== Task details ==
Below are some records. Retype exactly the lines from the one containing "brown hexagon: moved 31 px right, 10 px up" through the one containing "white square: moved 1 px right, 3 px up", both included, skipping every picture.

== Exercise material ==
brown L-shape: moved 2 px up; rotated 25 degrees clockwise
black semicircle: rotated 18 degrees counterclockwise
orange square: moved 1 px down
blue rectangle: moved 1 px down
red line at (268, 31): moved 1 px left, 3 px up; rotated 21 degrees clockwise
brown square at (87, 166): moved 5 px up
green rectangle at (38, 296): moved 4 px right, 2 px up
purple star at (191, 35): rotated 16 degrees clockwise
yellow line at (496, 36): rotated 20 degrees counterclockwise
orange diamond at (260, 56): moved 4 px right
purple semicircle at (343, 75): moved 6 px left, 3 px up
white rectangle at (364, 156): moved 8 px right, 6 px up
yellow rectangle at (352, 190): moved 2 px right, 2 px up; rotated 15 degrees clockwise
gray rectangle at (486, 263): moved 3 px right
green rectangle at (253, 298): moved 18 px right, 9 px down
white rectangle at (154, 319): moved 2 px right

--

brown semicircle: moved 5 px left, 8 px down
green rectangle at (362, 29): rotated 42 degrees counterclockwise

* * *

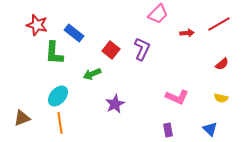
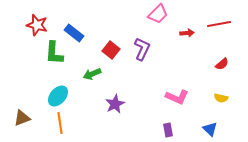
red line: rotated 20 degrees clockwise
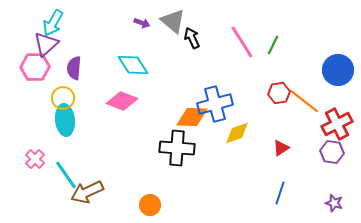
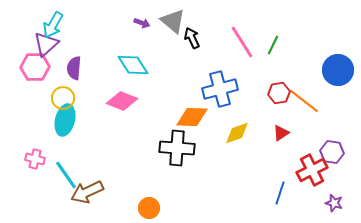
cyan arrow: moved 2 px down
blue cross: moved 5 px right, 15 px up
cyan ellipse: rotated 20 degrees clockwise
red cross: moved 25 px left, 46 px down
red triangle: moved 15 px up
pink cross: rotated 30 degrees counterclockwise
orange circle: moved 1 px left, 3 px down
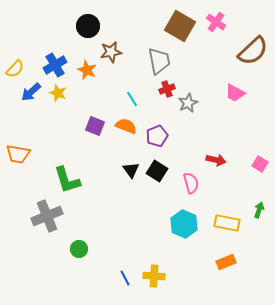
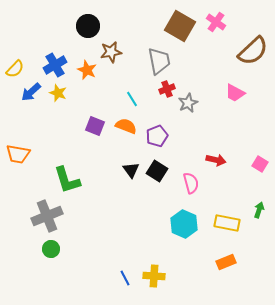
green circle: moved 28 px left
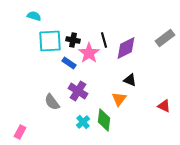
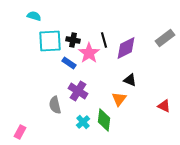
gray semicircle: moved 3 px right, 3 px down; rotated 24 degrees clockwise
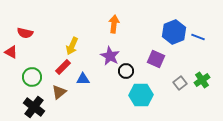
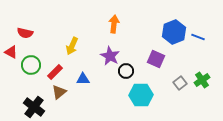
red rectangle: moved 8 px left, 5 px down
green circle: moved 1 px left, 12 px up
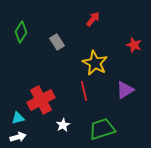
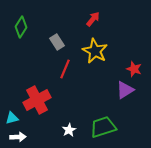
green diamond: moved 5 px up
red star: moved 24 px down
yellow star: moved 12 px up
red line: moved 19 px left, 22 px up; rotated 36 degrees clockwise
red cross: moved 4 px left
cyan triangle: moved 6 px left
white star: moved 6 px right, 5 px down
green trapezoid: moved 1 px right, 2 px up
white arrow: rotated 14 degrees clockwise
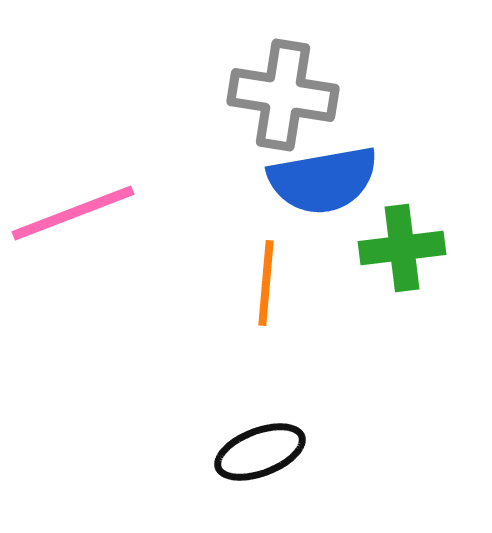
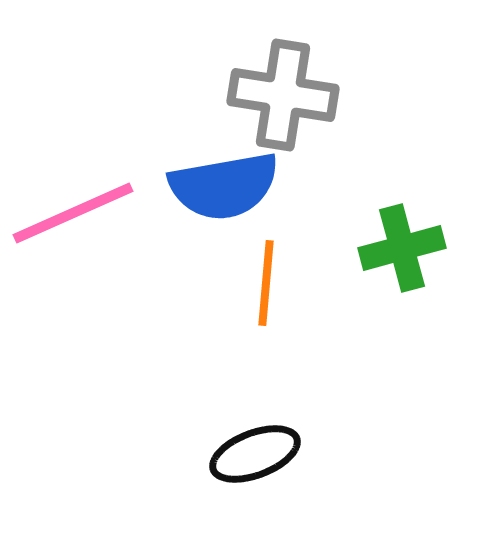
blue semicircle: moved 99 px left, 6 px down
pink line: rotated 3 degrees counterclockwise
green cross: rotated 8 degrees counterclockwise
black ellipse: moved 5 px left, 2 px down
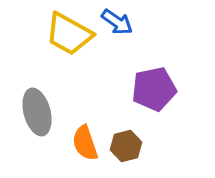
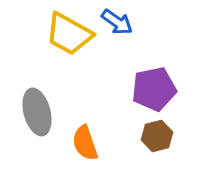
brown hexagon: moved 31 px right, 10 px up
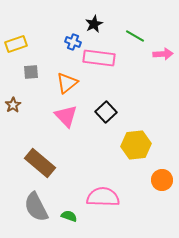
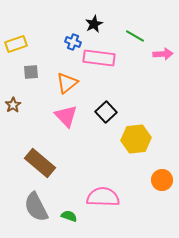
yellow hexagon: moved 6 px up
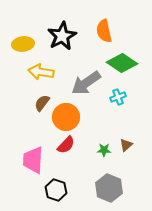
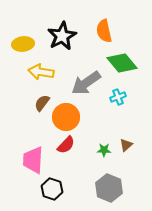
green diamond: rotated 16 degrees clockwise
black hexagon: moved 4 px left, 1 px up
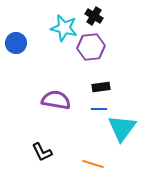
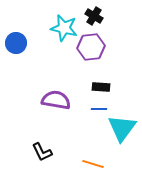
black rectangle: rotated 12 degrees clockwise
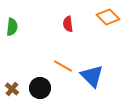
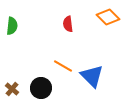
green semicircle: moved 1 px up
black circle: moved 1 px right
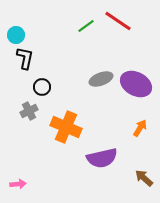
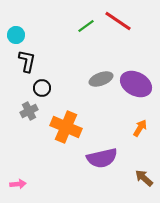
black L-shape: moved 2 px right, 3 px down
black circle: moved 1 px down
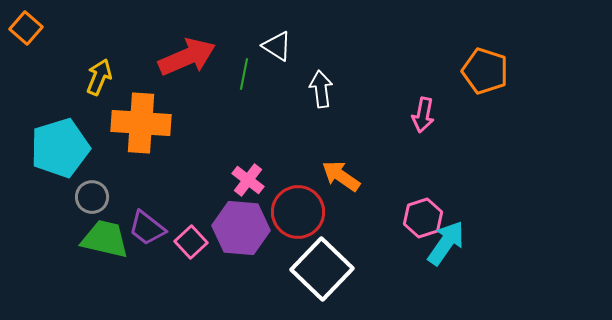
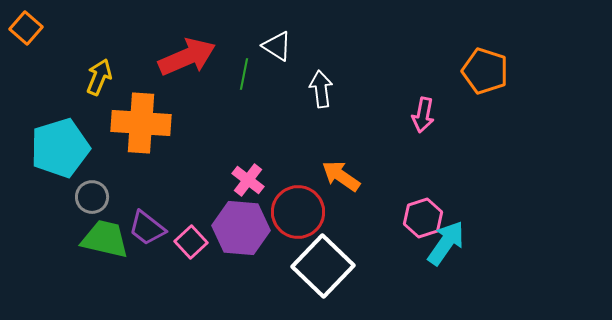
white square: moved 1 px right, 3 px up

== Response ==
brown hexagon: moved 31 px right, 10 px up
yellow hexagon: moved 6 px up
green diamond: rotated 16 degrees clockwise
black hexagon: moved 4 px left, 1 px up
black rectangle: rotated 12 degrees clockwise
green semicircle: moved 1 px up
black circle: moved 1 px right
black L-shape: moved 2 px right, 3 px down
black circle: moved 1 px down
white square: moved 1 px right, 3 px up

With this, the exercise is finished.